● About this exercise
Of the entries below, copy only those lines that contain the word "none".

Before and after images
:::

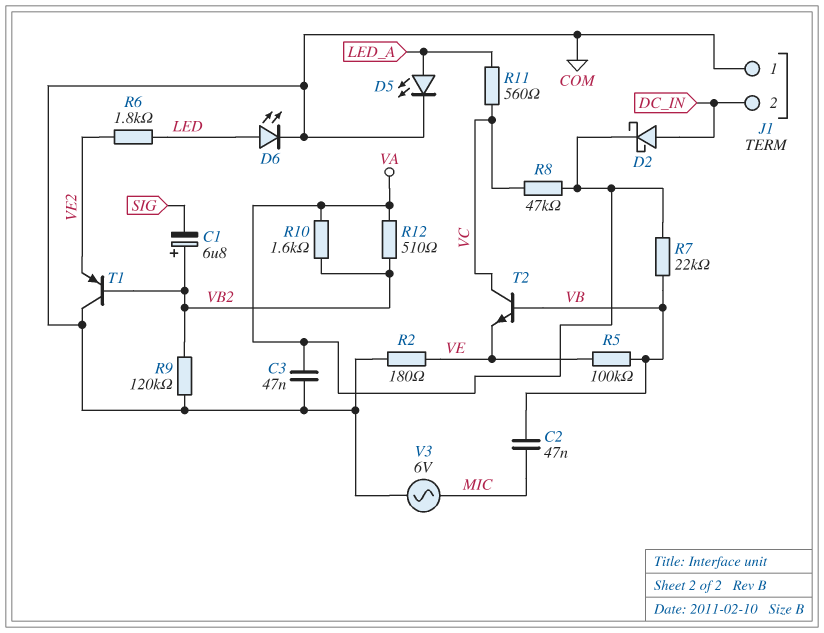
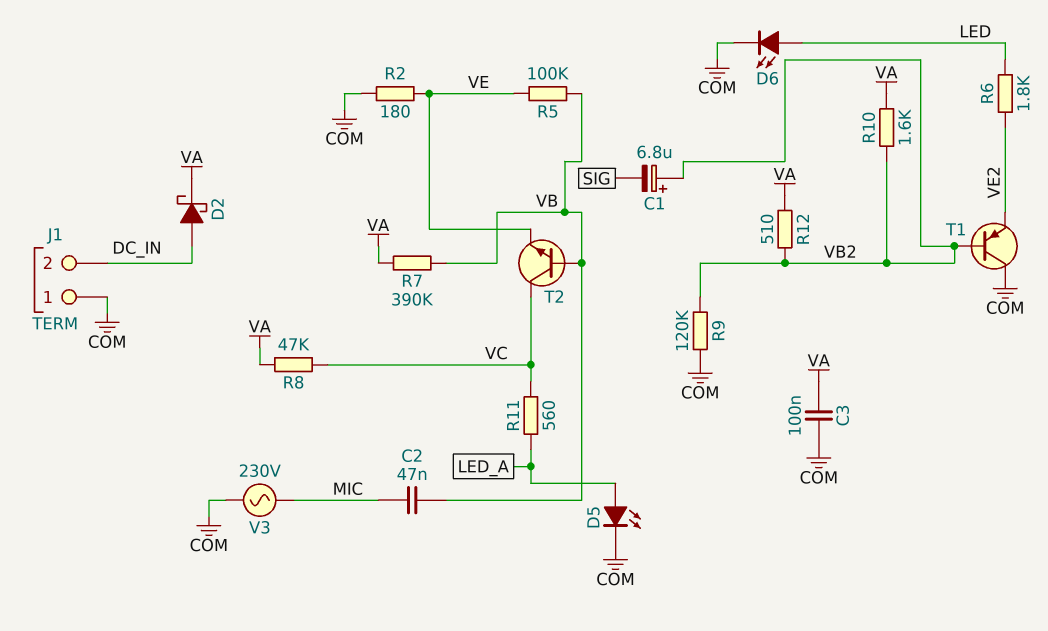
C3: 47nF (COM, VA) -> 100nF (COM, VA)
R7: 22k (VA, VB) -> 390k (VA, VB)
V3: AC 6V (COM, MIC) -> AC 230V (COM, MIC)

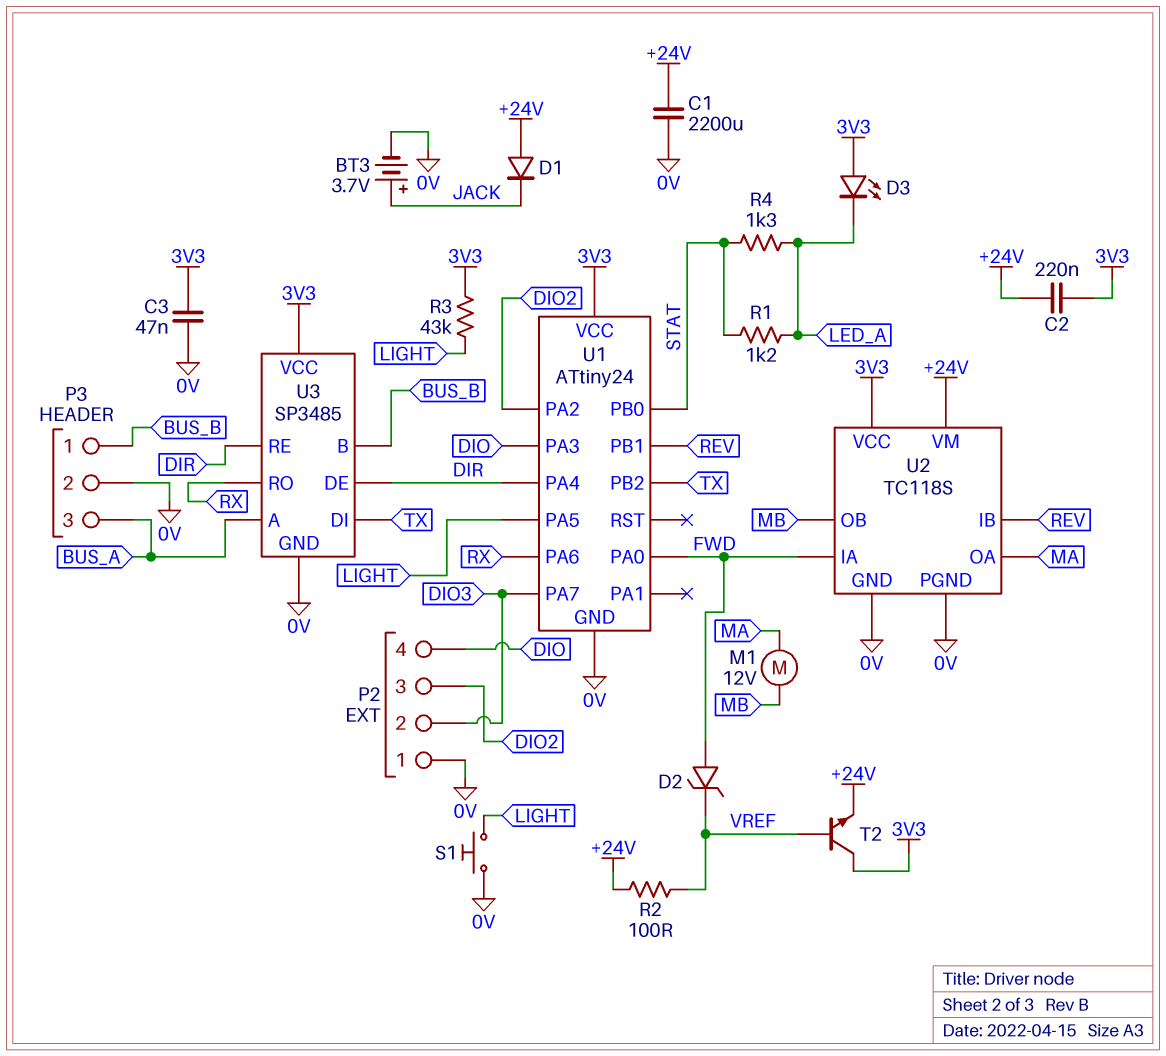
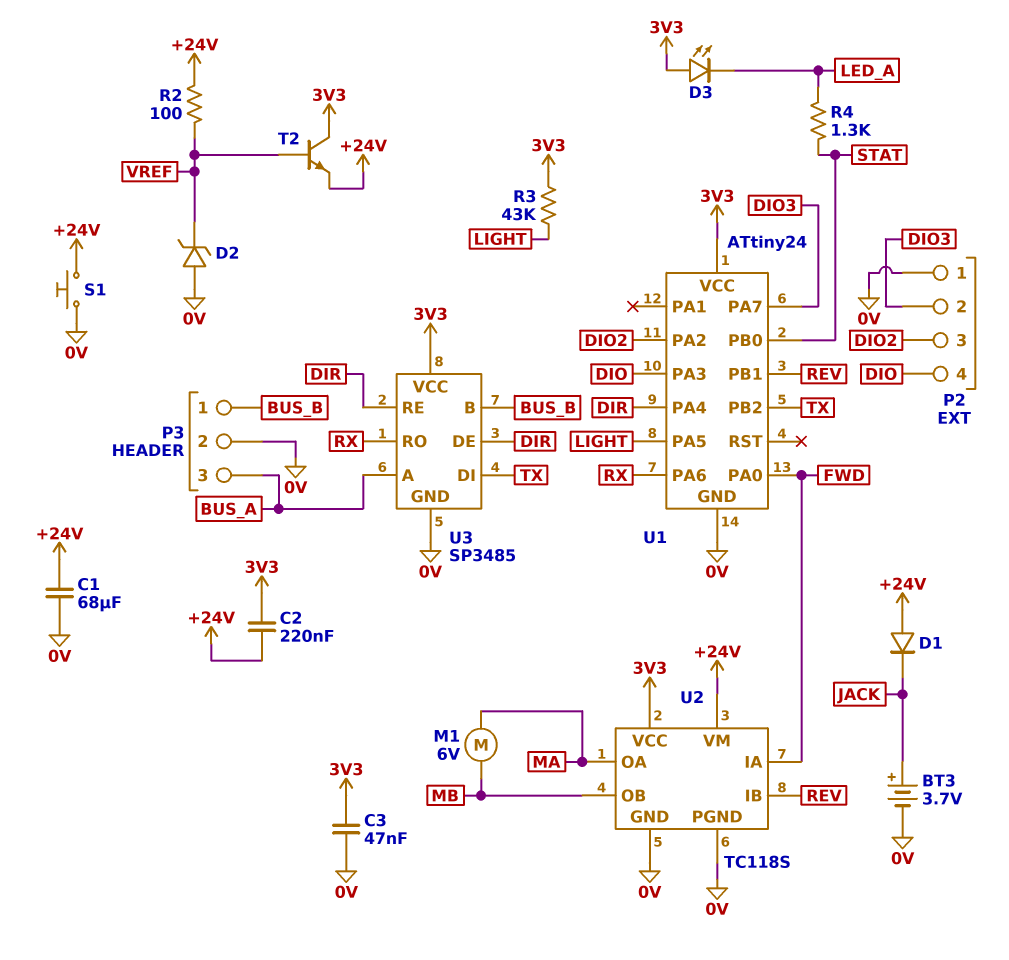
C1: 2200uF (+24V, 0V) -> 68uF (+24V, 0V)
D2: zener (A FWD, K VREF) -> zener (A 0V, K VREF)
M1: motor 12V (MA, MB) -> motor 6V (MA, MB)
R1: 1.2k (LED_A, STAT) -> none
S1: button (0V, LIGHT) -> button (+24V, 0V)

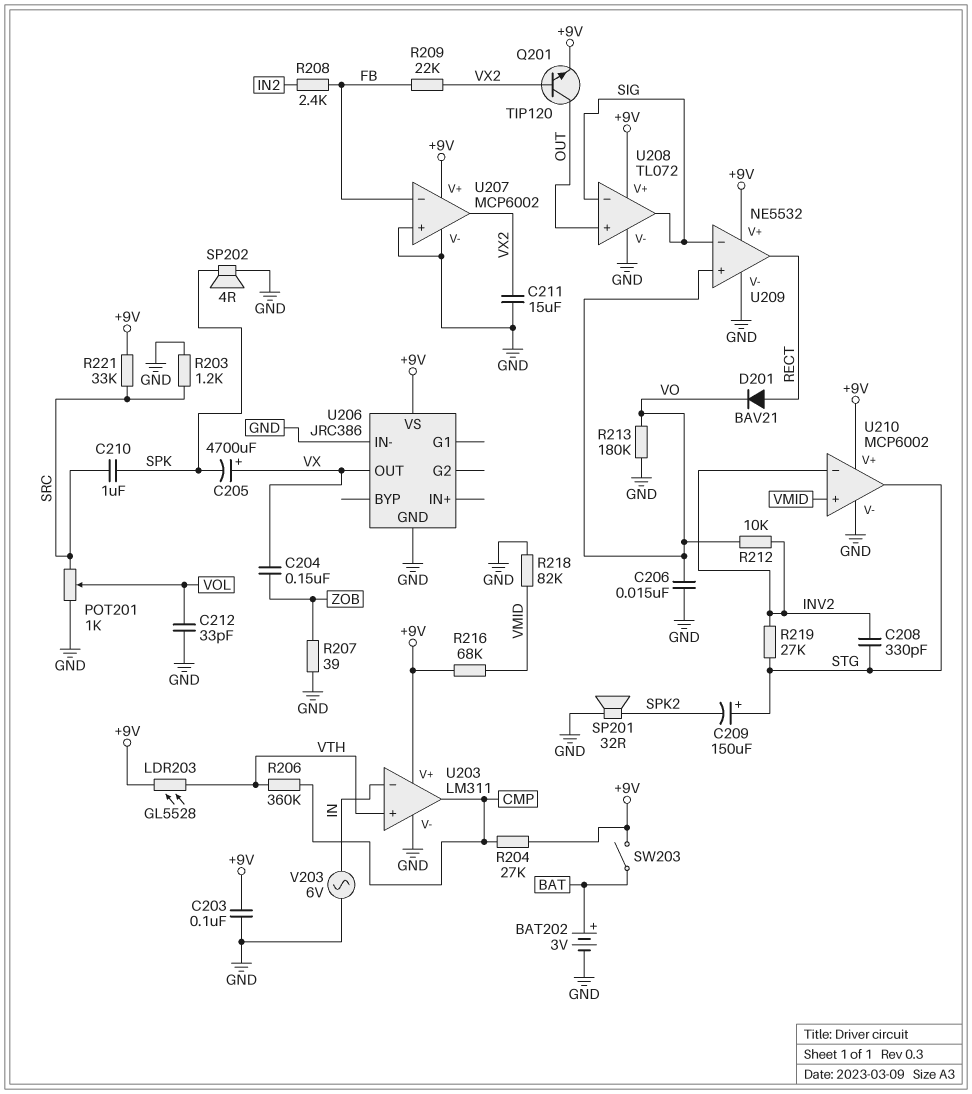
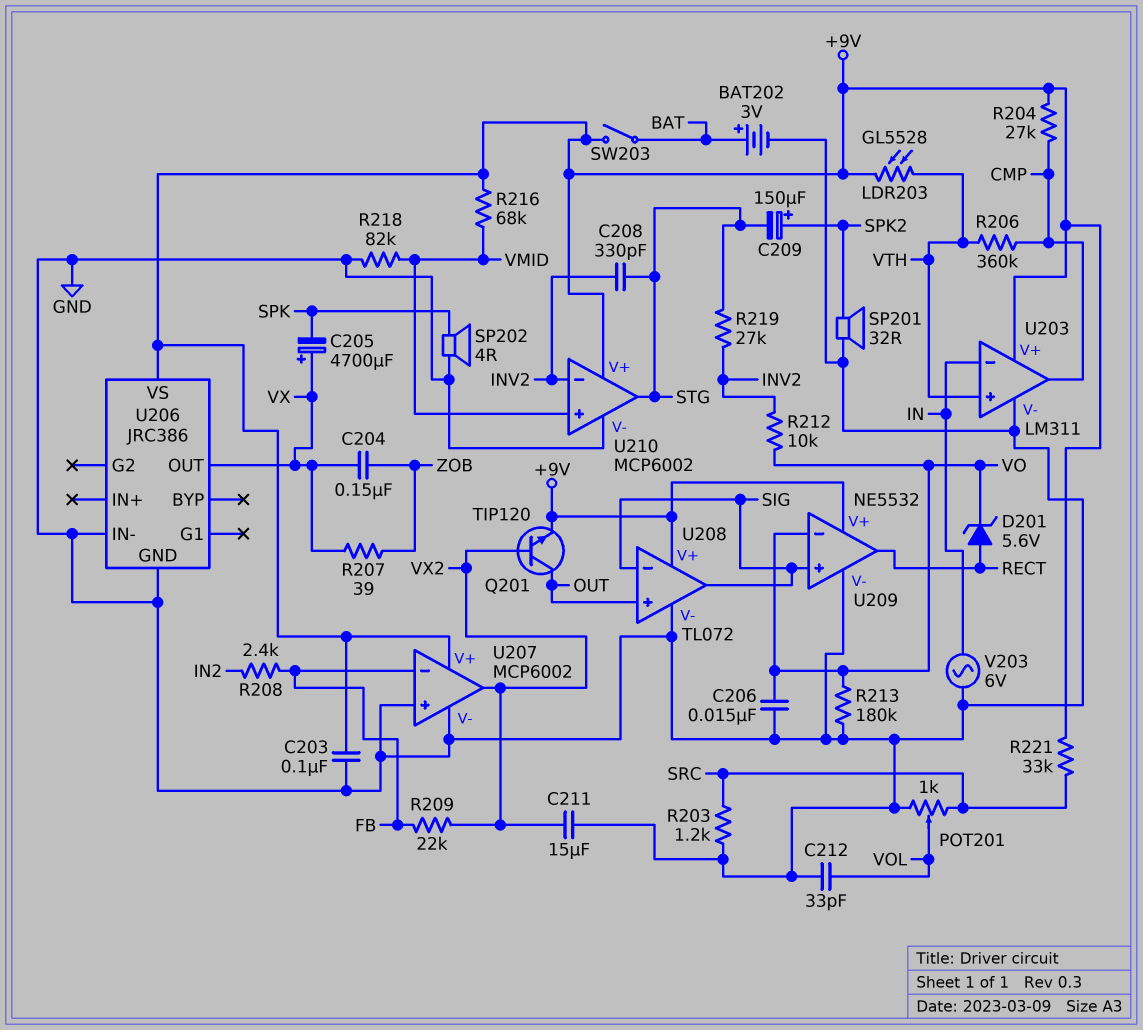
C209: 150uF (plus STG, minus SPK2) -> 150uF (plus SPK2, minus STG)
C210: 1uF (SPK, SRC) -> none
D201: diode BAV21 (A RECT, K VO) -> zener 5.6V (A RECT, K VO)
R207: 39 (GND, ZOB) -> 39 (VX, ZOB)
U209 pin in+: VO -> SIG
U209 pin in-: SIG -> VO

:::

● Expected answer
R1: 1.2k (LED_A, STAT) -> none
C210: 1uF (SPK, SRC) -> none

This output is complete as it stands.